─── Extracted entries
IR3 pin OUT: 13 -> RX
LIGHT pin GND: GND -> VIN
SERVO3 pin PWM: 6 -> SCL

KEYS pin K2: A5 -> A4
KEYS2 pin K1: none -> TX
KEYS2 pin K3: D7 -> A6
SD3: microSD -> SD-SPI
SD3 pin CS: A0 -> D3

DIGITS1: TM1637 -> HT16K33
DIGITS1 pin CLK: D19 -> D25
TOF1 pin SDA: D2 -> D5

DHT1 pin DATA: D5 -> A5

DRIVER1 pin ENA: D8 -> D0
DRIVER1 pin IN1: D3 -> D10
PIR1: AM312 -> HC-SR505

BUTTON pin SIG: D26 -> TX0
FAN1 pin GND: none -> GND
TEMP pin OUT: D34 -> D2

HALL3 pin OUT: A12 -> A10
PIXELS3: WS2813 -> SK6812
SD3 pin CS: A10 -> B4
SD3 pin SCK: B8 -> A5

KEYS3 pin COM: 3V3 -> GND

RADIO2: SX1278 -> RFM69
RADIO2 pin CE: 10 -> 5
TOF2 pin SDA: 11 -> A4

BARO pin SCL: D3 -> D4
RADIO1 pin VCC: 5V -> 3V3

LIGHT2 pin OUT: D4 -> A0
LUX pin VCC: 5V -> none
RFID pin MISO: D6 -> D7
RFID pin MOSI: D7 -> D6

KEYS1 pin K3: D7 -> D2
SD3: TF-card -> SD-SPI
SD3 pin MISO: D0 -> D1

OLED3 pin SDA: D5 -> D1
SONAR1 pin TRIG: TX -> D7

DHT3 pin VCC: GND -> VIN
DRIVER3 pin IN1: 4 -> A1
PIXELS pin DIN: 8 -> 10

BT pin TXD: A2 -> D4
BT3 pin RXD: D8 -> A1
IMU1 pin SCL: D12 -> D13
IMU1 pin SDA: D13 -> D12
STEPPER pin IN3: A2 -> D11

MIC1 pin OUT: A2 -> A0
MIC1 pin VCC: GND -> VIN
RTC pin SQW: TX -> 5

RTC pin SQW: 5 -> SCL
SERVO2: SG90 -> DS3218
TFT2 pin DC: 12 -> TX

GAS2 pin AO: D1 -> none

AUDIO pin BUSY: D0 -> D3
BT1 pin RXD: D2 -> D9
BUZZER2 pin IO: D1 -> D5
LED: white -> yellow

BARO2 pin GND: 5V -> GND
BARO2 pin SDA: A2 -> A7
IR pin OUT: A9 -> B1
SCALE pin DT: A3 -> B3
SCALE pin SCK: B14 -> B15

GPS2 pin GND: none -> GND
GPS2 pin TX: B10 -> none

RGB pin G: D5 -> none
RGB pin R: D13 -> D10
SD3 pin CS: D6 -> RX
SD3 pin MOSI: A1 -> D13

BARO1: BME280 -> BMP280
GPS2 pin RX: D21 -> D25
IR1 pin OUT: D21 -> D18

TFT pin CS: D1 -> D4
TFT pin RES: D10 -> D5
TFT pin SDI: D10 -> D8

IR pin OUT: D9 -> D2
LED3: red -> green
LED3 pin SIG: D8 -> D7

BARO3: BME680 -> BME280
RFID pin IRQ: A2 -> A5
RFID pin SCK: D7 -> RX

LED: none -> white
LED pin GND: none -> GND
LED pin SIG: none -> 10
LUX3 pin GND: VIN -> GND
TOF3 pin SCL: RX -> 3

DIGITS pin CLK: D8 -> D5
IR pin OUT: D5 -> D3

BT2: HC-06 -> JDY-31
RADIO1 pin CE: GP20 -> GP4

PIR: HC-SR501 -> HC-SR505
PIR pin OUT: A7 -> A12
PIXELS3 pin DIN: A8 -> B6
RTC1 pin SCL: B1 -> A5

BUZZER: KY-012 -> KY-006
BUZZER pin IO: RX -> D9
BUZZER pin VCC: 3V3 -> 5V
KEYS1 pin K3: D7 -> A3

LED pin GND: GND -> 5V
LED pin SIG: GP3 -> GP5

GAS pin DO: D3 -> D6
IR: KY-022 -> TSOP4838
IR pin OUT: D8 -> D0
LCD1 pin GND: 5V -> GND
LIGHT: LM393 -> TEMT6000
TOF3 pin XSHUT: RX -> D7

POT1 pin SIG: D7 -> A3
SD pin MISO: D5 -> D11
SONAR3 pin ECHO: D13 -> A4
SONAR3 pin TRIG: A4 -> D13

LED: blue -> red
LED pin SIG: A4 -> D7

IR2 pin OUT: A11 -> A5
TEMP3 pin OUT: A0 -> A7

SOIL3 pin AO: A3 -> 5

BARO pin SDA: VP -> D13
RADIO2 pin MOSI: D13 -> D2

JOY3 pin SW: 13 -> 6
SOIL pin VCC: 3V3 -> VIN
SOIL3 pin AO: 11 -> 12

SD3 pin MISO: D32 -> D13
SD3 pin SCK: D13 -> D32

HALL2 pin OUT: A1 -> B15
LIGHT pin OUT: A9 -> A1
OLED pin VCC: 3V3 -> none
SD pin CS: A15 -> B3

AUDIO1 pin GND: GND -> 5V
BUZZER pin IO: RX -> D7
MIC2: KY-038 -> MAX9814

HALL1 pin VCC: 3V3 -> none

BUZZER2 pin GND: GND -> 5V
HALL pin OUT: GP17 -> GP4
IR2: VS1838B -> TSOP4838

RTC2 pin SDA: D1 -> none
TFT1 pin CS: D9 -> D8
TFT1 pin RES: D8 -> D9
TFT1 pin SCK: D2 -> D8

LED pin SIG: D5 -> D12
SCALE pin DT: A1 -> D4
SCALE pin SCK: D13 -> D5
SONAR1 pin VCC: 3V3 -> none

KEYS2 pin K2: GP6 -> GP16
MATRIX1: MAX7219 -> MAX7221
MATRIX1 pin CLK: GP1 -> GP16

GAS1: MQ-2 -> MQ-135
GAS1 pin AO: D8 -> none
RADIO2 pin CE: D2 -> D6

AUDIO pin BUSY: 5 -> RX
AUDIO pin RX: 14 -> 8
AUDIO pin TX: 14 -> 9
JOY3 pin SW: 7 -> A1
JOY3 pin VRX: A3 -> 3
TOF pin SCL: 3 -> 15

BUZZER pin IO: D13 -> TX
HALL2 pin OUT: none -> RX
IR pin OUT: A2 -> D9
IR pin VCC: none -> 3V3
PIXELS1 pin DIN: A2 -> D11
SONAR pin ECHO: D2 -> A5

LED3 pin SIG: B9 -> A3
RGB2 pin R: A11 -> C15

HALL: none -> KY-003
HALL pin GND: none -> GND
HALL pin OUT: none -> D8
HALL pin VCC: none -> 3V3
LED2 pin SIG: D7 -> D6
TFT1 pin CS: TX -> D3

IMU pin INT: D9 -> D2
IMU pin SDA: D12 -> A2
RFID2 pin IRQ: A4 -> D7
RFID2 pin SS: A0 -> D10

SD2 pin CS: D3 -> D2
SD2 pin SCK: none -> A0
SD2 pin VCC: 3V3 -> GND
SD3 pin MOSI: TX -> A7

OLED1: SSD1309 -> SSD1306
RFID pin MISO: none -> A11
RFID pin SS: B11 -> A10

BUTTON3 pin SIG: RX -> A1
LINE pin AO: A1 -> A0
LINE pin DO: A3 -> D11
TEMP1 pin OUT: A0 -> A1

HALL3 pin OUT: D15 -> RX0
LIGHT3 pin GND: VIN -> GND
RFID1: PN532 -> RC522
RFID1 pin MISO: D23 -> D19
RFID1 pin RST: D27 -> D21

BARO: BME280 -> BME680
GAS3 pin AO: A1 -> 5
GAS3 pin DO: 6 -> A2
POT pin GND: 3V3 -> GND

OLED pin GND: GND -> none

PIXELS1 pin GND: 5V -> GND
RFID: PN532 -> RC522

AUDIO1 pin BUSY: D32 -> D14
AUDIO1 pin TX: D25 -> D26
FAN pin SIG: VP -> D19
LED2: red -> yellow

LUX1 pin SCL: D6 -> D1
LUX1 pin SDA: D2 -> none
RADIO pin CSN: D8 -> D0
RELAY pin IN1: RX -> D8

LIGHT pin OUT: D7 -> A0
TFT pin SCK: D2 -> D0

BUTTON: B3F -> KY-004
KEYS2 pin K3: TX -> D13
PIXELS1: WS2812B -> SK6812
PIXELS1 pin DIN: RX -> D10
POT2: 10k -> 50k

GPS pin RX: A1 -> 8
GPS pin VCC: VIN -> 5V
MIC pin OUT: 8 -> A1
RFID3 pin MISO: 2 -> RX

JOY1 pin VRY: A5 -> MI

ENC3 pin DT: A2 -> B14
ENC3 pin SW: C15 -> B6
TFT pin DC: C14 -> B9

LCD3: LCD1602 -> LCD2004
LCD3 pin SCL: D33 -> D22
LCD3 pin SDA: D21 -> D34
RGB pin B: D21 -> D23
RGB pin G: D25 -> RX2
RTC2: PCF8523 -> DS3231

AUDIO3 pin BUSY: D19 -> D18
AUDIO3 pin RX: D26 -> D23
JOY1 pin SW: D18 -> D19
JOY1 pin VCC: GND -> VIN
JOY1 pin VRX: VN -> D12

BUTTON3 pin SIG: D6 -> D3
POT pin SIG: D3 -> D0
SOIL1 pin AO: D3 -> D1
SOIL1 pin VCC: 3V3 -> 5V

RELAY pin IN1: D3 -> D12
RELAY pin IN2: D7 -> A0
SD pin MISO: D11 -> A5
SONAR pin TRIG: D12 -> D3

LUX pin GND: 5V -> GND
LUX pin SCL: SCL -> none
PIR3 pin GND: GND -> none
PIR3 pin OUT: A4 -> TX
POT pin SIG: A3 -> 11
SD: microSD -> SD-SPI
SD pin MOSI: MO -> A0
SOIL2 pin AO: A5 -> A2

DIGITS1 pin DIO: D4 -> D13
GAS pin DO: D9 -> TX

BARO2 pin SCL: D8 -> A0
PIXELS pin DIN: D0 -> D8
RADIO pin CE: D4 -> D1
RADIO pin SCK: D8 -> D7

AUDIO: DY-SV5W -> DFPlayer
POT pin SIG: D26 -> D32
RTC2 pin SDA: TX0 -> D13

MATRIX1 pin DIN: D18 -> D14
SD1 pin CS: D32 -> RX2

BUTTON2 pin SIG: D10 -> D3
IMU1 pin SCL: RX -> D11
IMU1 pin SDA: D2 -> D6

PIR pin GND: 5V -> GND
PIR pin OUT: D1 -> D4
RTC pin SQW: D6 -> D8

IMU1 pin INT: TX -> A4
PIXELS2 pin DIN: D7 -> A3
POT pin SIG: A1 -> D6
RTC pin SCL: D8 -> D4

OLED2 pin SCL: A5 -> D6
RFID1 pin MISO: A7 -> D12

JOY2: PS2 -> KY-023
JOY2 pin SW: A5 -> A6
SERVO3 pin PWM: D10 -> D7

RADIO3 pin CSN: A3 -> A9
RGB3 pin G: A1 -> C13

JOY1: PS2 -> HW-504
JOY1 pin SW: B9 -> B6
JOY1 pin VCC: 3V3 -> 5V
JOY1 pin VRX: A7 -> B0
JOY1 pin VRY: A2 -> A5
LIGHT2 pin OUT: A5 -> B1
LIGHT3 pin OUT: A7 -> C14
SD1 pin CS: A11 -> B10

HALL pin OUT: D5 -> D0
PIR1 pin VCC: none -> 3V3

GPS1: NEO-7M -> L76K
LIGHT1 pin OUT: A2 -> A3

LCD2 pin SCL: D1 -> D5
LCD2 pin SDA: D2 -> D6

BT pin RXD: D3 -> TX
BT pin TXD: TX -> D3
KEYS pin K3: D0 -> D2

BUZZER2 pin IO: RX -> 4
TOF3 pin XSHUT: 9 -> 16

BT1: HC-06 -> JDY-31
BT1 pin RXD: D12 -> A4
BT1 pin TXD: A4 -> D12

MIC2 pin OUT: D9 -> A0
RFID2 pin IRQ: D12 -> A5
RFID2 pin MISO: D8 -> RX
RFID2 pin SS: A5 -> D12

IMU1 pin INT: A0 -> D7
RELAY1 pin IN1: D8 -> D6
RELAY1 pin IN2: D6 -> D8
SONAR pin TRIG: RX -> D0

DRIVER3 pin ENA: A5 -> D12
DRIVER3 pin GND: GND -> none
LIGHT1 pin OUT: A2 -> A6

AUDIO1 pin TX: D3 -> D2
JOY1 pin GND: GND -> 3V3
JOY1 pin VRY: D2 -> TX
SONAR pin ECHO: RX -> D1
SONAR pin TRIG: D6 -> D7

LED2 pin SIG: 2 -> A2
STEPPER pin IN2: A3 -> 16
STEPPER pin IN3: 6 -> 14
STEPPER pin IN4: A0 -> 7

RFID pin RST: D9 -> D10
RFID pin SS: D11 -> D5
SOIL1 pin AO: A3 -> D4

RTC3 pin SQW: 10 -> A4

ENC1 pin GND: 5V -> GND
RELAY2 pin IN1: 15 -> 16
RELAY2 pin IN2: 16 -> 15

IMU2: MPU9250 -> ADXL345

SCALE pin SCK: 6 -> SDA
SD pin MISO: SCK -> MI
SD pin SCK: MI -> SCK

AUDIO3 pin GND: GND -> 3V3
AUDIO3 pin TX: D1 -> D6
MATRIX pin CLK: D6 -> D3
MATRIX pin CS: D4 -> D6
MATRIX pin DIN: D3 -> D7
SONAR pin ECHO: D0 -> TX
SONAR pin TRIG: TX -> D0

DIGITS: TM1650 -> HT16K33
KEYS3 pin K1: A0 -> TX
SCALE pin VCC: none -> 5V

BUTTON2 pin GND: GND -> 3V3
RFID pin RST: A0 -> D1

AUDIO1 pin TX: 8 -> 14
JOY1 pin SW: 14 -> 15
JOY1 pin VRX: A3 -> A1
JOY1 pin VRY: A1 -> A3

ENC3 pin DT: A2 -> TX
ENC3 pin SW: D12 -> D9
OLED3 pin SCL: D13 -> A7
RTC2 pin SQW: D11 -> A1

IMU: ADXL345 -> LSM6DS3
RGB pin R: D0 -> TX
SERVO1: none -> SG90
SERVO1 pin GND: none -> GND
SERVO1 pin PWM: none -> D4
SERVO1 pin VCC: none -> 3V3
──────
Once you find the line with "RFID pin MISO: D6 -> D7" above, print it and every line after it up to and including the line with "SD3 pin CS: D6 -> RX", exactly as written and nothing else.

RFID pin MISO: D6 -> D7
RFID pin MOSI: D7 -> D6

KEYS1 pin K3: D7 -> D2
SD3: TF-card -> SD-SPI
SD3 pin MISO: D0 -> D1

OLED3 pin SDA: D5 -> D1
SONAR1 pin TRIG: TX -> D7

DHT3 pin VCC: GND -> VIN
DRIVER3 pin IN1: 4 -> A1
PIXELS pin DIN: 8 -> 10

BT pin TXD: A2 -> D4
BT3 pin RXD: D8 -> A1
IMU1 pin SCL: D12 -> D13
IMU1 pin SDA: D13 -> D12
STEPPER pin IN3: A2 -> D11

MIC1 pin OUT: A2 -> A0
MIC1 pin VCC: GND -> VIN
RTC pin SQW: TX -> 5

RTC pin SQW: 5 -> SCL
SERVO2: SG90 -> DS3218
TFT2 pin DC: 12 -> TX

GAS2 pin AO: D1 -> none

AUDIO pin BUSY: D0 -> D3
BT1 pin RXD: D2 -> D9
BUZZER2 pin IO: D1 -> D5
LED: white -> yellow

BARO2 pin GND: 5V -> GND
BARO2 pin SDA: A2 -> A7
IR pin OUT: A9 -> B1
SCALE pin DT: A3 -> B3
SCALE pin SCK: B14 -> B15

GPS2 pin GND: none -> GND
GPS2 pin TX: B10 -> none

RGB pin G: D5 -> none
RGB pin R: D13 -> D10
SD3 pin CS: D6 -> RX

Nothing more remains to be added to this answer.